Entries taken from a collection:
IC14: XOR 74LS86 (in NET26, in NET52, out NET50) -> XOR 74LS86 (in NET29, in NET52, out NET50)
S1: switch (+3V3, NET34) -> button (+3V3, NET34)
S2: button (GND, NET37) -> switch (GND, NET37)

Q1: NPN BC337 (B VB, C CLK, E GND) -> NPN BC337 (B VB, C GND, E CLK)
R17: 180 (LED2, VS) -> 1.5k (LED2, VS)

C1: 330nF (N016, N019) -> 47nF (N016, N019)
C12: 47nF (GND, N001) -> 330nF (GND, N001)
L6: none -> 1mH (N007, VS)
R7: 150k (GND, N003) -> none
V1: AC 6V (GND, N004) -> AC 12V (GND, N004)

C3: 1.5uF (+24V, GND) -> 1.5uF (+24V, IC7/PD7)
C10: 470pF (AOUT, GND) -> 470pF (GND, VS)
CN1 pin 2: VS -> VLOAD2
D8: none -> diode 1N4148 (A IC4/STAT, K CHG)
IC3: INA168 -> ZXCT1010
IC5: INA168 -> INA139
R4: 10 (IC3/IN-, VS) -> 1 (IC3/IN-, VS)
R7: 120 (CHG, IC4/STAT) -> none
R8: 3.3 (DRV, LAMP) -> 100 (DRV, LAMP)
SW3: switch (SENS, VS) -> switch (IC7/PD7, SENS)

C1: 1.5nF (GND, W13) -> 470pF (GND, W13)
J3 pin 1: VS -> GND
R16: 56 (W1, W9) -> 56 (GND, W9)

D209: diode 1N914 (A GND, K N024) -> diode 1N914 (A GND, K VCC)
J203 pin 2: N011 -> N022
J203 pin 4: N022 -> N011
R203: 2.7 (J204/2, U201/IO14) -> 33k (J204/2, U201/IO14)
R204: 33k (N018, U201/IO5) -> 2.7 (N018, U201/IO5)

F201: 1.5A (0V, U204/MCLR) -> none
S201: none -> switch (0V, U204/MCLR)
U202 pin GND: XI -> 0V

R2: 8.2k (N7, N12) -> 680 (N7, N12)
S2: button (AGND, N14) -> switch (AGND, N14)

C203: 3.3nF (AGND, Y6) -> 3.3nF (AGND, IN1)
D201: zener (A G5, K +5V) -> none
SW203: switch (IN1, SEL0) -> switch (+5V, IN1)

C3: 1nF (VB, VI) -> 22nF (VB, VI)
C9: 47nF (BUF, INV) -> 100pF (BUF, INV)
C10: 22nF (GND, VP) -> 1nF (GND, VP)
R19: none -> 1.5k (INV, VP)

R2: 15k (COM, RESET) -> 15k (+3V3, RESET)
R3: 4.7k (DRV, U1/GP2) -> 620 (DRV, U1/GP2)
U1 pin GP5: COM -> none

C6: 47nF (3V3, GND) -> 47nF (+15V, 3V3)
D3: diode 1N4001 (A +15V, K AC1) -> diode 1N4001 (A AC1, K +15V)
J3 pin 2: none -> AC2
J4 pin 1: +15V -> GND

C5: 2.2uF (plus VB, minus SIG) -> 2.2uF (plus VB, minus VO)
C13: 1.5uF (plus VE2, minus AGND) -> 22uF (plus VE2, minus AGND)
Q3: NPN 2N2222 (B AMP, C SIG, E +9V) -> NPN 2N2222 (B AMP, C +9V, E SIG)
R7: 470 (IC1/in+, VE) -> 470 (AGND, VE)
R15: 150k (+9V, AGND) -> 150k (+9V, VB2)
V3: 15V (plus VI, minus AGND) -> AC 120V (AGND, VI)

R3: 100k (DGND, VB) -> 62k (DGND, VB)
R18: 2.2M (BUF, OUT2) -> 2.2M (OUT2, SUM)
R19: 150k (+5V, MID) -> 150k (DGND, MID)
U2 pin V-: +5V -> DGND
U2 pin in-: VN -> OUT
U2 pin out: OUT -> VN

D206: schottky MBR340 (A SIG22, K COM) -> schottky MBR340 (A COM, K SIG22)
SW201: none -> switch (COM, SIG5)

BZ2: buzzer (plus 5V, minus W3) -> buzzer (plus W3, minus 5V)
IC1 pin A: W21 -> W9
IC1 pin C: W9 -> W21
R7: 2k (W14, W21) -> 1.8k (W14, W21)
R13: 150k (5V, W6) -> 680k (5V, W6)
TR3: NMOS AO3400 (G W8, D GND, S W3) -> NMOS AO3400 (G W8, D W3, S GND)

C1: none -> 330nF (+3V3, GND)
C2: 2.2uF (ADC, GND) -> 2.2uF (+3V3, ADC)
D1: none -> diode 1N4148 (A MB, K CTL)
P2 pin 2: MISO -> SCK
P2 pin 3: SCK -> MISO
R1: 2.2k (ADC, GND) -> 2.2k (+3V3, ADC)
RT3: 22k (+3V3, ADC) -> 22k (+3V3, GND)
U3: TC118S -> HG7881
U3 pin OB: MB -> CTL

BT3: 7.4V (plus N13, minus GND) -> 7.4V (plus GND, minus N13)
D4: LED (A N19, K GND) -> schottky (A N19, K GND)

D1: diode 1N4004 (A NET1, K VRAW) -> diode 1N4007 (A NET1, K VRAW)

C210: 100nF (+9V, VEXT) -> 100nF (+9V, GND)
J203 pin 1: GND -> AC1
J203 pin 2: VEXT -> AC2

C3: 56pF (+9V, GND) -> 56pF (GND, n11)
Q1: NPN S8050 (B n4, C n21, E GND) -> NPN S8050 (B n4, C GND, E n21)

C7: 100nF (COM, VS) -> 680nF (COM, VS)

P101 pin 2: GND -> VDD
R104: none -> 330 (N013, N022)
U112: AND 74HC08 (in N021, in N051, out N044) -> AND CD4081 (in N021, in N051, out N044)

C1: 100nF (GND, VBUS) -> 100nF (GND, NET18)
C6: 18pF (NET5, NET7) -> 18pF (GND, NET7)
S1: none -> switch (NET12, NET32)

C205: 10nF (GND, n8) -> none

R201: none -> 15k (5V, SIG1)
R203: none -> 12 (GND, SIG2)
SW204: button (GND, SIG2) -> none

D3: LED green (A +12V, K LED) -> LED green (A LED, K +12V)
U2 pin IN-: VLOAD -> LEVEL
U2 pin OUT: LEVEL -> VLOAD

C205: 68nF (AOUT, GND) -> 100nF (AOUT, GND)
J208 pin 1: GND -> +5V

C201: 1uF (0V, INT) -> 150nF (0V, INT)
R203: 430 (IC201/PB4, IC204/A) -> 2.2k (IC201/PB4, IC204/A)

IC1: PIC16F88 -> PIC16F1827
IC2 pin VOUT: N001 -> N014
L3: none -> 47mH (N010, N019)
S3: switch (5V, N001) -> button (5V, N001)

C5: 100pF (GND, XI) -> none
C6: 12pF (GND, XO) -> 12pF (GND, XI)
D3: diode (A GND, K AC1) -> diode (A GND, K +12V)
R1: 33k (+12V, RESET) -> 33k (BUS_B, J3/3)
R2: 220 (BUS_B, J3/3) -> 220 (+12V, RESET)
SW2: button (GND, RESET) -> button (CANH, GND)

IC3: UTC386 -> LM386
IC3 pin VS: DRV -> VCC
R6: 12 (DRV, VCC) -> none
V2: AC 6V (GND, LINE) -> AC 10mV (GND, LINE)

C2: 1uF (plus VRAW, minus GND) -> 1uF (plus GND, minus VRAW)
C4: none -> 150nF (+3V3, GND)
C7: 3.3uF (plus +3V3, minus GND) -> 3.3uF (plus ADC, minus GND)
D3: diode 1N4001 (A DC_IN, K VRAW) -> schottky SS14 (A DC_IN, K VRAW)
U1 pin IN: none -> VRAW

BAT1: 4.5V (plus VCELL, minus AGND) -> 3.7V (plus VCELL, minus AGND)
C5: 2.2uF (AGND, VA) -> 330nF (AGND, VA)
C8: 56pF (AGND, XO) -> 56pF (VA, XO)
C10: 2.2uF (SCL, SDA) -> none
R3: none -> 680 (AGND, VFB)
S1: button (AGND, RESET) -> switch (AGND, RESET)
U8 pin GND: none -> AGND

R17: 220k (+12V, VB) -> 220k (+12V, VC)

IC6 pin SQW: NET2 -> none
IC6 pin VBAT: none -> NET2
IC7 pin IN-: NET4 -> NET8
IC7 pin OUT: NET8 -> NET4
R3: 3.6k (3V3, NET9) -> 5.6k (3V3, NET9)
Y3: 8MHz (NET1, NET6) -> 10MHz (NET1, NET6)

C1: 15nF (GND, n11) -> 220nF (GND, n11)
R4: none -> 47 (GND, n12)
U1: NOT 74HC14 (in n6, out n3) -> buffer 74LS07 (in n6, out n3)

-- Work task --
Would you please copy exactly the part of the entries above that begins at the line containing "C201: 1uF (0V, INT) -> 150nF (0V, INT)" and ends at the line containing "D3: diode (A", both lines included?

-- Answer below --
C201: 1uF (0V, INT) -> 150nF (0V, INT)
R203: 430 (IC201/PB4, IC204/A) -> 2.2k (IC201/PB4, IC204/A)

IC1: PIC16F88 -> PIC16F1827
IC2 pin VOUT: N001 -> N014
L3: none -> 47mH (N010, N019)
S3: switch (5V, N001) -> button (5V, N001)

C5: 100pF (GND, XI) -> none
C6: 12pF (GND, XO) -> 12pF (GND, XI)
D3: diode (A GND, K AC1) -> diode (A GND, K +12V)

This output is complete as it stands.